## Exercise description
What is needed is each line of the data below that holds the string "purple".

══════════════════════════════

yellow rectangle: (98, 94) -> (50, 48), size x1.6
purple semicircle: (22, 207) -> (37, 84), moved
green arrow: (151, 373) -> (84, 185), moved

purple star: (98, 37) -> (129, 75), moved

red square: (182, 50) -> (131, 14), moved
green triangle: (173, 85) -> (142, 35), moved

══════════════════════════════

## Written answer
purple semicircle: (22, 207) -> (37, 84), moved
purple star: (98, 37) -> (129, 75), moved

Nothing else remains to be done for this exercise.